··· Source data ···
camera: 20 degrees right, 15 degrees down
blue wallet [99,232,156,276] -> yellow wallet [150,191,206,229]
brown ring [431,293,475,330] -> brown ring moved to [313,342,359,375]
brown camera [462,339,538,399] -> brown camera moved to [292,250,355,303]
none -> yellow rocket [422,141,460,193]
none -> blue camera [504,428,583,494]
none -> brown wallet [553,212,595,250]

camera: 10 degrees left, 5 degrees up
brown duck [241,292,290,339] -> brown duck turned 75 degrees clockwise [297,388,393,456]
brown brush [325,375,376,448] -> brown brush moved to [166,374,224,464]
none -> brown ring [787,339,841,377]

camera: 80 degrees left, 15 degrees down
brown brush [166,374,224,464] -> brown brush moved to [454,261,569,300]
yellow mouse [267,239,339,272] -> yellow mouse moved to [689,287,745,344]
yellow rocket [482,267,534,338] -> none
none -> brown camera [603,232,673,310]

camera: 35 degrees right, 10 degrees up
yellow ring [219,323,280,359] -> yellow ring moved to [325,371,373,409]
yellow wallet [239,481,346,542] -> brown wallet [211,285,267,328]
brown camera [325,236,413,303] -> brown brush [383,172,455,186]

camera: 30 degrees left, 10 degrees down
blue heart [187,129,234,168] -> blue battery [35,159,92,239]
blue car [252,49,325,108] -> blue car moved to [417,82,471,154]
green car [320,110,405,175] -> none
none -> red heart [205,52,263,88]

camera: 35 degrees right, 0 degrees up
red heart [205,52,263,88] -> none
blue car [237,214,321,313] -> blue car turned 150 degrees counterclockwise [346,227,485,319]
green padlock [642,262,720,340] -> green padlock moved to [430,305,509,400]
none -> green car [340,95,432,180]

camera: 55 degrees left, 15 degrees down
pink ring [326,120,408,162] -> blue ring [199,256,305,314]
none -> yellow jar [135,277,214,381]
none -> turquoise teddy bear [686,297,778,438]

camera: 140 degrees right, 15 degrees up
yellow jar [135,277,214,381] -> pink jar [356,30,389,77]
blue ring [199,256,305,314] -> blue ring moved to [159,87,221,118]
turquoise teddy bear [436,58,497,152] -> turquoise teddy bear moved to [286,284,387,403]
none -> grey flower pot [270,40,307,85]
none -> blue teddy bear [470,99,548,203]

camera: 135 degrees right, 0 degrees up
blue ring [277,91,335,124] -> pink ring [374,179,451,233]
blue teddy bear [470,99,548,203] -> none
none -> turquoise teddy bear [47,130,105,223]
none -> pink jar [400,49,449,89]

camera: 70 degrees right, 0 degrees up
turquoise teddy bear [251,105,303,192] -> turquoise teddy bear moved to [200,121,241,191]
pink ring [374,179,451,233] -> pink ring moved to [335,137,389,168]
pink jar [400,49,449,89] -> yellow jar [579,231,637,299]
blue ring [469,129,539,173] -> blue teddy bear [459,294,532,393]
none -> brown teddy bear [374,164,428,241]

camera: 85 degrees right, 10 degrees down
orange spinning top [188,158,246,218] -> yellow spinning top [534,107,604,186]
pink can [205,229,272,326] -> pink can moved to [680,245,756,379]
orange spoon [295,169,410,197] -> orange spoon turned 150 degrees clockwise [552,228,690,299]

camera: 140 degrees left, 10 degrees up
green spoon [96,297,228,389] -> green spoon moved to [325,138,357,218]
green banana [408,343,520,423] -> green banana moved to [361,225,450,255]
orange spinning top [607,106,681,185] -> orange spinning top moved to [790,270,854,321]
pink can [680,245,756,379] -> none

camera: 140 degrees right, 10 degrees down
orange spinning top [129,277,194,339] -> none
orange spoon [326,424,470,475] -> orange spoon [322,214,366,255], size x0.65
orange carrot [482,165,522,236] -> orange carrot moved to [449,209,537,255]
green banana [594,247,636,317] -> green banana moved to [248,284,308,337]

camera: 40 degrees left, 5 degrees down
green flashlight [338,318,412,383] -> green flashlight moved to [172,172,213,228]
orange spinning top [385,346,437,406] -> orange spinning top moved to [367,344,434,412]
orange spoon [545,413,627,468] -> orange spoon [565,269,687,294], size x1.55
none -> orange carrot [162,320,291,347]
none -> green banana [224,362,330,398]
···
* [Problem statement] Lines to set down from above: the line with "camera: 80 degrees left, 15 degrees down", the line with "pink jar [400,49,449,89] ->", and every line between, each exactly as written.

* [Written response]
camera: 80 degrees left, 15 degrees down
brown brush [166,374,224,464] -> brown brush moved to [454,261,569,300]
yellow mouse [267,239,339,272] -> yellow mouse moved to [689,287,745,344]
yellow rocket [482,267,534,338] -> none
none -> brown camera [603,232,673,310]

camera: 35 degrees right, 10 degrees up
yellow ring [219,323,280,359] -> yellow ring moved to [325,371,373,409]
yellow wallet [239,481,346,542] -> brown wallet [211,285,267,328]
brown camera [325,236,413,303] -> brown brush [383,172,455,186]

camera: 30 degrees left, 10 degrees down
blue heart [187,129,234,168] -> blue battery [35,159,92,239]
blue car [252,49,325,108] -> blue car moved to [417,82,471,154]
green car [320,110,405,175] -> none
none -> red heart [205,52,263,88]

camera: 35 degrees right, 0 degrees up
red heart [205,52,263,88] -> none
blue car [237,214,321,313] -> blue car turned 150 degrees counterclockwise [346,227,485,319]
green padlock [642,262,720,340] -> green padlock moved to [430,305,509,400]
none -> green car [340,95,432,180]

camera: 55 degrees left, 15 degrees down
pink ring [326,120,408,162] -> blue ring [199,256,305,314]
none -> yellow jar [135,277,214,381]
none -> turquoise teddy bear [686,297,778,438]

camera: 140 degrees right, 15 degrees up
yellow jar [135,277,214,381] -> pink jar [356,30,389,77]
blue ring [199,256,305,314] -> blue ring moved to [159,87,221,118]
turquoise teddy bear [436,58,497,152] -> turquoise teddy bear moved to [286,284,387,403]
none -> grey flower pot [270,40,307,85]
none -> blue teddy bear [470,99,548,203]

camera: 135 degrees right, 0 degrees up
blue ring [277,91,335,124] -> pink ring [374,179,451,233]
blue teddy bear [470,99,548,203] -> none
none -> turquoise teddy bear [47,130,105,223]
none -> pink jar [400,49,449,89]

camera: 70 degrees right, 0 degrees up
turquoise teddy bear [251,105,303,192] -> turquoise teddy bear moved to [200,121,241,191]
pink ring [374,179,451,233] -> pink ring moved to [335,137,389,168]
pink jar [400,49,449,89] -> yellow jar [579,231,637,299]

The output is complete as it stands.